• _An excerpt from a dataset_

◇ ◇ ◇ ◇ ◇

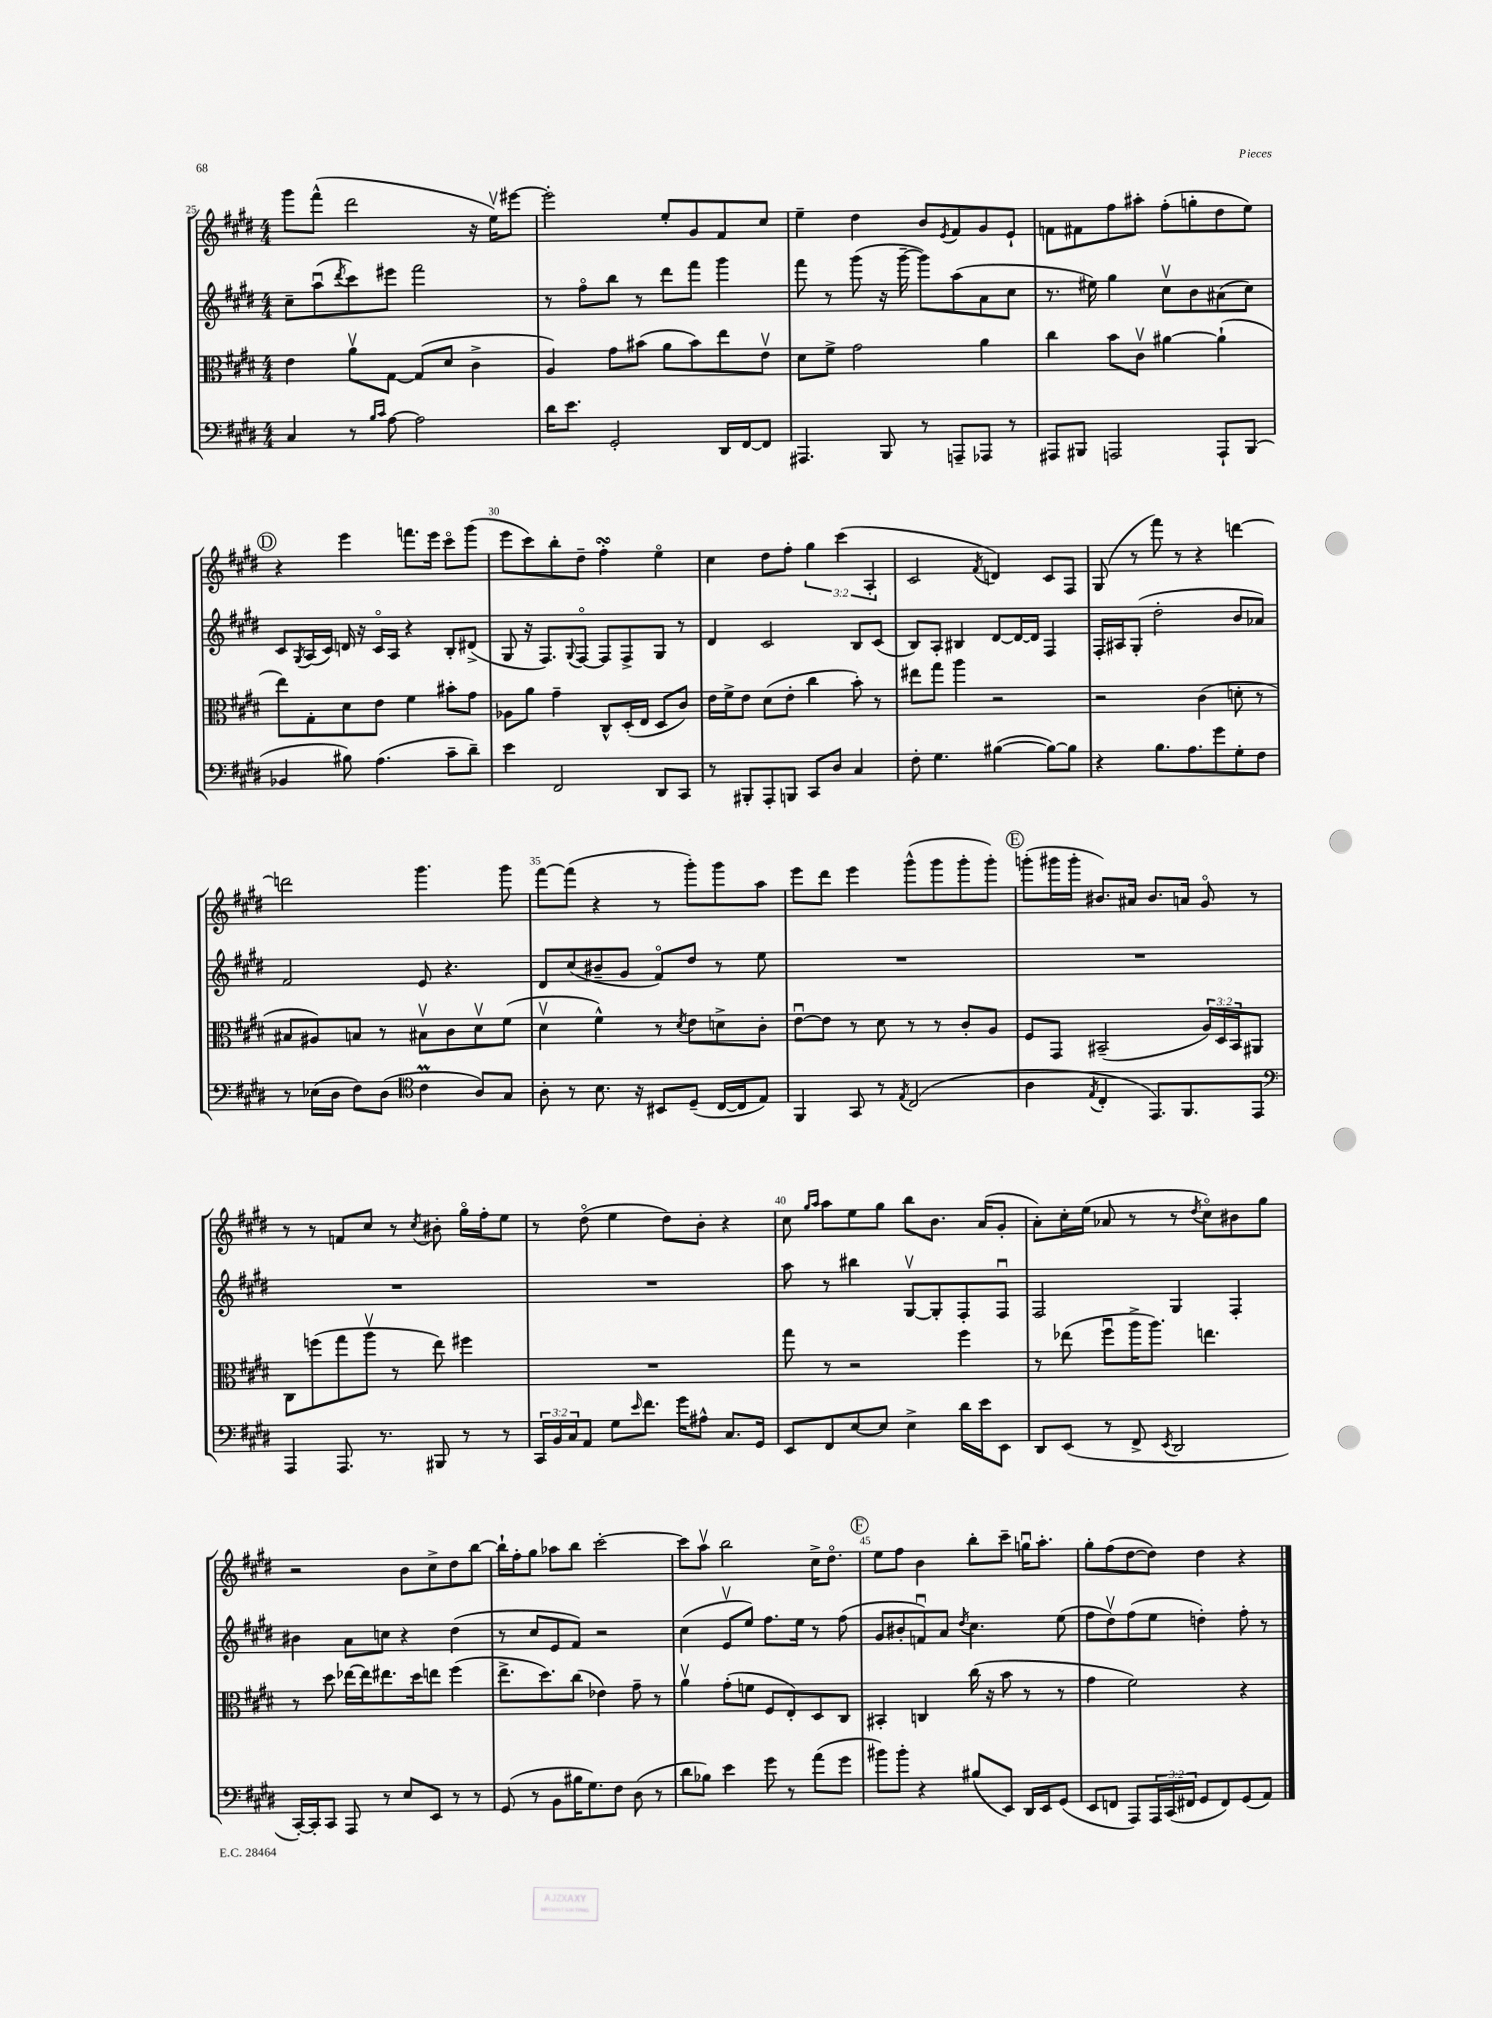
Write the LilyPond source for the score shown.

<<
\new StaffGroup <<
\new Staff = "s0" {
    \clef treble \key e \major \numericTimeSignature \time 4/4 \override Staff.TupletNumber.text = #tuplet-number::calc-fraction-text
    gis'''8 fis'''8-^( dis'''2 r16 e''16\upbow) eis'''8~ |
    eis'''2-. e''8-. gis'8 fis'8 cis''8 |
    e''4-- dis''4 b'8 \acciaccatura { e'8 } fis'8 gis'8 e'8-! |
    f'8 fis'8 fis''8 ais''8-. fis''8-.( g''8-. dis''8 e''8) |
    \mark \markup { \circle "D" } r4 e'''4 f'''8. e'''16 cis'''8\flageolet gis'''8( |
    e'''8 cis'''8) b''8-. dis''8-- fis''4-.\turn e''4\flageolet |
    cis''4 dis''8 fis''8-. \tuplet 3/2 { gis''4 cis'''4( a4-. } |
    cis'2 \acciaccatura { fis'8 } d'4) cis'8 fis8 |
    gis8( r8 fis'''8) r8 r4 d'''4~ |
    d'''2 gis'''4. gis'''8 |
    fis'''8~ fis'''8( r4 r8 gis'''8-.) gis'''8 a''8 |
    e'''8 dis'''8 e'''4 gis'''8-^( gis'''8 gis'''8-. gis'''8-.) |
    \mark \markup { \circle "E" } g'''8-.( gis'''16 gis'''16-. bis'8.) ais'16 bis'8. a'16 gis'8\flageolet r8 |
    r8 r8 f'8 cis''8 r8 \acciaccatura { cis''8 } bis'8-. gis''16\flageolet fis''16-. e''8 |
    r8 dis''8\flageolet( e''4 dis''8) b'8-. r4 |
    cis''8 \grace { gis''16 a''16 } a''8 e''8 gis''8 b''8 b'8. a'16( gis'8-. |
    a'8-.) cis''16-. e''16( aes'8 r8 r8 \acciaccatura { dis''8 } cis''8\flageolet) bis'8 gis''8 |
    r2 b'8 cis''8-> dis''8 b''8~ |
    b''16-! fis''16-. gis''8 aes''8 b''8 cis'''2~-. |
    cis'''8 a''8\upbow b''2 cis''16-> dis''8.\flageolet |
    \mark \markup { \circle "F" } e''8 fis''8 b'4 b''8-. cis'''8-- g''16\downbow a''8.-. |
    gis''8-. fis''8( dis''8~ dis''8) dis''4 r4 \bar "|." |
}
\new Staff = "s1" {
    \clef treble \key e \major \numericTimeSignature \time 4/4
    cis''8-- a''8\downbow( \acciaccatura { dis'''8 } cis'''8) eis'''8 fis'''2 |
    r8 fis''8\flageolet b''8 r8 dis'''8 fis'''8 gis'''4 |
    fis'''8 r8 gis'''8( r16 gis'''16~-- gis'''8) a''8( a'8 cis''8 |
    r8. eis''16) gis''4 cis''8\upbow b'8 ais'8( cis''8) |
    \mark \markup { \circle "D" } cis'8 \acciaccatura { gis8 } a16( cis'16) d'16 r16 cis'16\flageolet a16 r4 b8-. dis'8->( |
    gis8 r16 fis8.) \appoggiatura { gis8 } fis8~\flageolet fis8 fis8-> gis8 r8 |
    dis'4 cis'2 b8 cis'8( |
    b8) a8-. bis4 dis'8~ dis'16~ dis'16 fis4 |
    fis16-. ais16 gis8-.( dis''2-. b'8 aes'8) |
    fis'2 e'8 r4. |
    dis'8 cis''8( bis'8-- gis'8 fis'8\flageolet) dis''8 r8 e''8 |
    R1 |
    \mark \markup { \circle "E" } R1 |
    R1 |
    R1 |
    a''8 r8 bis''4 gis8~\upbow gis8-. fis8-. fis8\downbow |
    fis2 gis4 fis4-. |
    bis'4 a'8 c''8 r4 dis''4( |
    r8 cis''8 e'8 fis'8) r2 |
    cis''4( e'8\upbow e''8) fis''8. e''16 r8 fis''8( |
    \mark \markup { \circle "F" } gis'8 bis'8-. f'8\downbow) a'8 \acciaccatura { dis''8 } cis''4. e''8( |
    fis''8 dis''8\upbow) fis''8( e''8 d''4-.) fis''8-. r8 \bar "|." |
}
\new Staff = "s2" {
    \clef alto \key e \major \numericTimeSignature \time 4/4 \override Staff.TupletNumber.text = #tuplet-number::calc-fraction-text
    e'4 a'8\upbow gis8~ gis8( dis'8 cis'4-> |
    a4) gis'8 bis'8( a'8 bis'8) e''8 e'8\upbow |
    dis'8 fis'8-> gis'2 a'4 |
    cis''4 b'8 cis'8\upbow ais'4~ ais'4-!( |
    \mark \markup { \circle "D" } e''8) gis8-. dis'8 e'8 fis'4 bis'8-. gis'8 |
    aes8 a'8 gis'4-- cis8-^ dis16-.( e16 dis8 cis'8) |
    e'16 fis'16-> e'8 dis'8( e'8-. cis''4 b'8-.) r8 |
    eis''8 gis''8 a''4 r2 |
    r2 cis'4( d'8-. r8 |
    bis8 ais8) b8 r8 bis8\upbow cis'8 dis'8\upbow fis'8( |
    dis'4\upbow fis'4-^) r8 \acciaccatura { dis'8 } e'8 d'8-> cis'8-. |
    e'8~\downbow e'8 r8 dis'8 r8 r8 cis'8-. a8 |
    \mark \markup { \circle "E" } fis8 gis,8 bis,2--( \tuplet 3/2 { a16) dis16 bis,16 } ais,8 |
    cis8 f''8( gis''8 a''8\upbow r8 e''8) fis''4 |
    R1 |
    gis''8 r8 r2 fis''4 |
    r8 ees''8( fis''8\downbow a''16-> a''8.) e''4. |
    r8 dis''8 ees''16~ ees''16 eis''8. dis''16 e''8 fis''4( |
    e''8.-> dis''8.) cis''8( ees'4) gis'8-- r8 |
    a'4\upbow gis'8-.( f'8 fis8 e8-.) dis8 cis8 |
    \mark \markup { \circle "F" } bis,4-. c4 cis''16( r16 b'8 r8 r8 |
    gis'4 fis'2) r4 \bar "|." |
}
\new Staff = "s3" {
    \clef bass \key e \major \numericTimeSignature \time 4/4 \override Staff.TupletNumber.text = #tuplet-number::calc-fraction-text
    cis4 r8 \grace { b16 cis'16 } a8~ a2 |
    dis'16 e'8. gis,2-. dis,16 fis,16~ fis,8 |
    ais,,4. b,,8 r8 a,,8-- aes,,8 r8 |
    ais,,8 bis,,8 a,,2 a,,8-! bis,,8( |
    \mark \markup { \circle "D" } bes,4 bis8) a4.( cis'8-- dis'8--) |
    e'4 fis,2 dis,8 cis,8 |
    r8 bis,,8-. a,,8-. b,,8 cis,8 dis8 cis4 |
    fis8-. gis4. bis4~( bis8~) bis8 |
    r4 b8. a8. gis'8 gis8-. fis8 |
    r8 ees16( dis16 fis8) dis8( \clef tenor cis'4\prall a8) gis8 |
    a8-. r8 b8. r16 bis,8 dis8--( cis16~ cis16 e8) |
    fis,4 gis,8 r8 \acciaccatura { e8 } cis2( |
    \mark \markup { \circle "E" } a4 \acciaccatura { e8 } cis4-. e,8.) fis,8. e,8 |
    \clef bass a,,4 a,,8. r8. bis,,8 r8 r8 |
    \tuplet 3/2 { cis,16 b,16 cis16 } a,8 gis8 \grace { e'16 } fis'8. gis'16 ais8-^ cis8. gis,16 |
    e,8 fis,8 e8~ e8 e4-> dis'16 e'16 e,8 |
    dis,8 e,8( r8 fis,8-> \acciaccatura { e,8 } dis,2 |
    cis,16~-.) cis,16-. cis,8 a,,8 r8 e8 e,8 r8 r8 |
    gis,8( r8 b,8 bis16 gis8.) fis8 dis8( r8 |
    dis'8 bes8) e'4 gis'8 r8 a'8( gis'8 |
    \mark \markup { \circle "F" } bis'8) bis'8-. r4 bis8( e,8) dis,16 e,16 gis,8( |
    e,8 f,8 a,,8) \tuplet 3/2 { a,,16 cis,16( fis,16 } gis,8 fis,8) gis,8( a,8) \bar "|." |
}
>>
>>
\layout { \context { \Score currentBarNumber = #25 \override BarNumber.break-visibility = ##(#f #t #t) barNumberVisibility = #(every-nth-bar-number-visible 5) } }
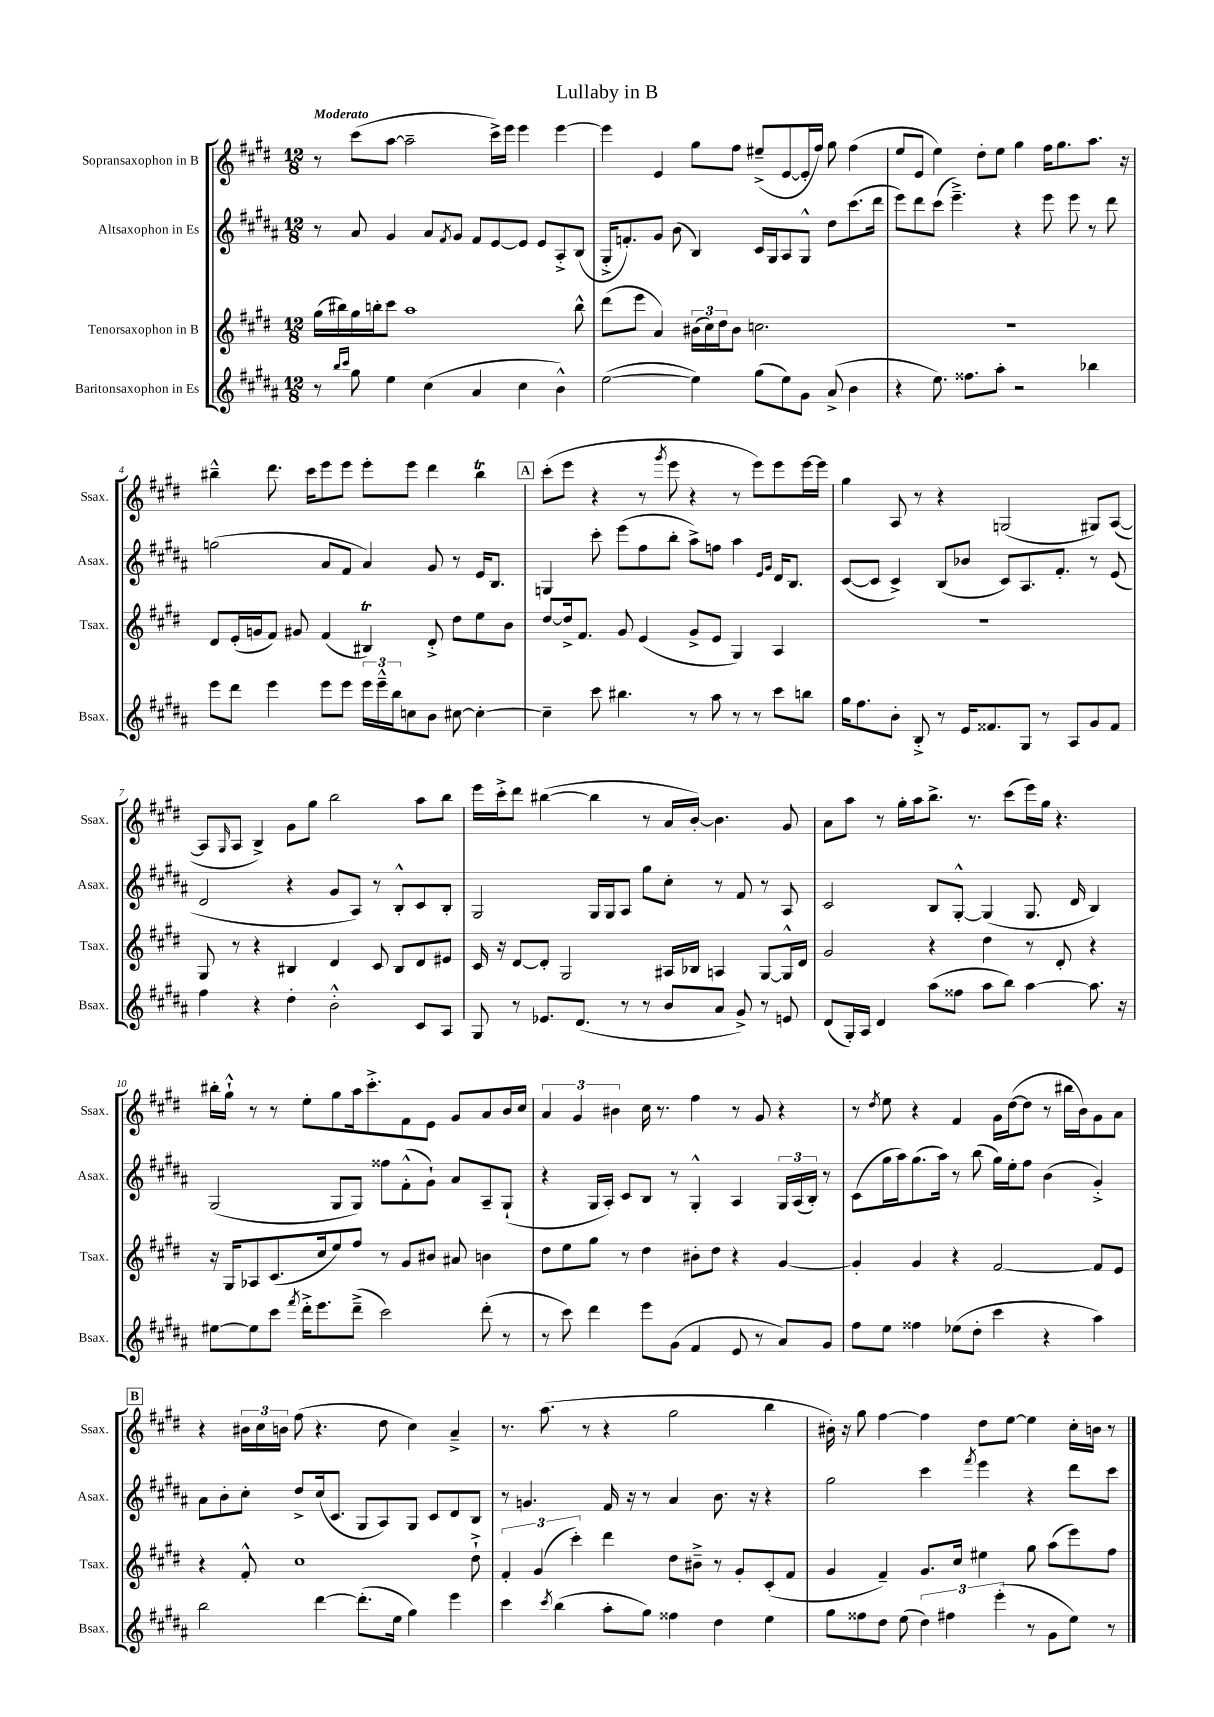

◇ ◇ ◇ ◇ ◇

• _EXERCISE TASK_
Count the lines in the rows above that contain the string "clef", with case significant. Give only the number.

• _SOLVED PROBLEM_
6